━━━━━ INFORMATION ━━━━━

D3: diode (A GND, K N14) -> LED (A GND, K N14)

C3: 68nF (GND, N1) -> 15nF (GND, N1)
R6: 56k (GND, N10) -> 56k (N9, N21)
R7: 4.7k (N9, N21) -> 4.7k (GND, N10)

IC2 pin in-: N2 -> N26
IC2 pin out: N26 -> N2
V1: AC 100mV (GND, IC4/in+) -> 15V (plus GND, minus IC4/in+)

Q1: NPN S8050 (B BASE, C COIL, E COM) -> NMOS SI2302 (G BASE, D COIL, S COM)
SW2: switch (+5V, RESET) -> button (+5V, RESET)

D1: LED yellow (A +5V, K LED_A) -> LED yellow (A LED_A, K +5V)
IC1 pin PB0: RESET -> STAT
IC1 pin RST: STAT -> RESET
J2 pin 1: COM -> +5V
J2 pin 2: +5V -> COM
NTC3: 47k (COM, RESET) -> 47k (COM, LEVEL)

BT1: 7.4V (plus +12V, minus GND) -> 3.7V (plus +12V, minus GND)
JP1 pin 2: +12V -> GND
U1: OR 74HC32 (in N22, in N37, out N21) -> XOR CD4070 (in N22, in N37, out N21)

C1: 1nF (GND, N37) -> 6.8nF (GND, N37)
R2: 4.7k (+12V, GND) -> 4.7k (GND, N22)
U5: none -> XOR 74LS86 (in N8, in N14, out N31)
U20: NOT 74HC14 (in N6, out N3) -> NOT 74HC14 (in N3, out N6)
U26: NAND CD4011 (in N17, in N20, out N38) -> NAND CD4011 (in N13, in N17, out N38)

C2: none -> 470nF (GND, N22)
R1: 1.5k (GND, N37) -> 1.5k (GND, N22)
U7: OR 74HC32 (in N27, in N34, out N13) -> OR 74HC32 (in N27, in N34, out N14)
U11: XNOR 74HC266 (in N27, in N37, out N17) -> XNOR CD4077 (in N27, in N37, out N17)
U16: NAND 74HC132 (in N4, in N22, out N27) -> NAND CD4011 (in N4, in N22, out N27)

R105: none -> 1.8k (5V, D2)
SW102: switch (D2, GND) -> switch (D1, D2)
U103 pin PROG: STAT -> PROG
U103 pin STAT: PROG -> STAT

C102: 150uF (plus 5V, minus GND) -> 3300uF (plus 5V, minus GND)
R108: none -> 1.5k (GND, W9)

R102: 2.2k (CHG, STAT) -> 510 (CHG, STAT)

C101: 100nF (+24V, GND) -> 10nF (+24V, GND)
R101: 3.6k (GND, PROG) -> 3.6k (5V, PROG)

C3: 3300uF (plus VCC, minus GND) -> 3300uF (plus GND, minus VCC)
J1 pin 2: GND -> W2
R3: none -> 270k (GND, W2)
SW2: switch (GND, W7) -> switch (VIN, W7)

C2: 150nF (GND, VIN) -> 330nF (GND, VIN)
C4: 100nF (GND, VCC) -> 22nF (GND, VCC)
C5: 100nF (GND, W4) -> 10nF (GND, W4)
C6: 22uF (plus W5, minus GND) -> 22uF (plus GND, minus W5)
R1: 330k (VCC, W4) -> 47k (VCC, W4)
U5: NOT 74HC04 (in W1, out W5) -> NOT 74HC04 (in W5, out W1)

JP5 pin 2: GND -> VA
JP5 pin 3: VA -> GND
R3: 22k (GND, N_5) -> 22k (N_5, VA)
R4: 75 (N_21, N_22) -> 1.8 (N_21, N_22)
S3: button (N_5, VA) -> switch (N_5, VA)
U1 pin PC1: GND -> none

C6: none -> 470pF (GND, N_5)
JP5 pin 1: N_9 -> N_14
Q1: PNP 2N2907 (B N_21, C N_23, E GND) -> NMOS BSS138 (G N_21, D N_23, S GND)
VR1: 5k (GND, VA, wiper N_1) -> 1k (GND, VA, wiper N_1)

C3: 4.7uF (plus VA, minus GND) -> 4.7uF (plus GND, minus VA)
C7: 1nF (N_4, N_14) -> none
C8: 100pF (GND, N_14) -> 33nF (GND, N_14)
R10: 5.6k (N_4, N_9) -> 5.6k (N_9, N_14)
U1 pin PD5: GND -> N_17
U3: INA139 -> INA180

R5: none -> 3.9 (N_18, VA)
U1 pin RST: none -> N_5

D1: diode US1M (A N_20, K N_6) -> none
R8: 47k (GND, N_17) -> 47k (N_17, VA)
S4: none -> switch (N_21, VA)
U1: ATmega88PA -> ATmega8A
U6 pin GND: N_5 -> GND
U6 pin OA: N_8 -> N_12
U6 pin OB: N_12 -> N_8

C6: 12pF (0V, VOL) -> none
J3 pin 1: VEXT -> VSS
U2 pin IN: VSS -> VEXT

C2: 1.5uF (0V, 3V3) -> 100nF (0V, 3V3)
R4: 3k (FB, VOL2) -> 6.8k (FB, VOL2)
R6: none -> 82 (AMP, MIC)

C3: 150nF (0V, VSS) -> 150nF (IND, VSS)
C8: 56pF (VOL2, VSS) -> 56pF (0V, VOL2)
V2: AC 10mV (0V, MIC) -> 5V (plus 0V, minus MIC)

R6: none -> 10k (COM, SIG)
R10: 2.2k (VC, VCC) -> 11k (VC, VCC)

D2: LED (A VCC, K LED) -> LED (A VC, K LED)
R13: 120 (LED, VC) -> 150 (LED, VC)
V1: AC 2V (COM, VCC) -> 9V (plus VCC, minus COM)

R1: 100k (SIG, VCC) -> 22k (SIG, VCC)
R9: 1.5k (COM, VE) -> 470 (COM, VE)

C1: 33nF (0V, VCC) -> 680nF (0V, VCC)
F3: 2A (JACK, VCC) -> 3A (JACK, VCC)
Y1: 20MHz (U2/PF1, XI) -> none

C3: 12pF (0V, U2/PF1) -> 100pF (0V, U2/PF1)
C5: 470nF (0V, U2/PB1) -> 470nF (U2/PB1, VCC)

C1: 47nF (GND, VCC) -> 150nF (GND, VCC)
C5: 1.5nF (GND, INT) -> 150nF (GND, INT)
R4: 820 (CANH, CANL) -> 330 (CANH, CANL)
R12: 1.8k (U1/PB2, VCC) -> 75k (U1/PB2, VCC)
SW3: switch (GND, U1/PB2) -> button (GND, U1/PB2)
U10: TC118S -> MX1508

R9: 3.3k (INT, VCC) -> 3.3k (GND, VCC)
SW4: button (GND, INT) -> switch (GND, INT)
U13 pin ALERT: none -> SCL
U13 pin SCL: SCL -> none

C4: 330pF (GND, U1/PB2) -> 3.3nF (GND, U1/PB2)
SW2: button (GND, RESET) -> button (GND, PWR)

━━━━━

## TASK STATEMENT
Copy whichever lines of the records above contain the word "NMOS".

## ANSWER FOR THE TASK
Q1: NPN S8050 (B BASE, C COIL, E COM) -> NMOS SI2302 (G BASE, D COIL, S COM)
Q1: PNP 2N2907 (B N_21, C N_23, E GND) -> NMOS BSS138 (G N_21, D N_23, S GND)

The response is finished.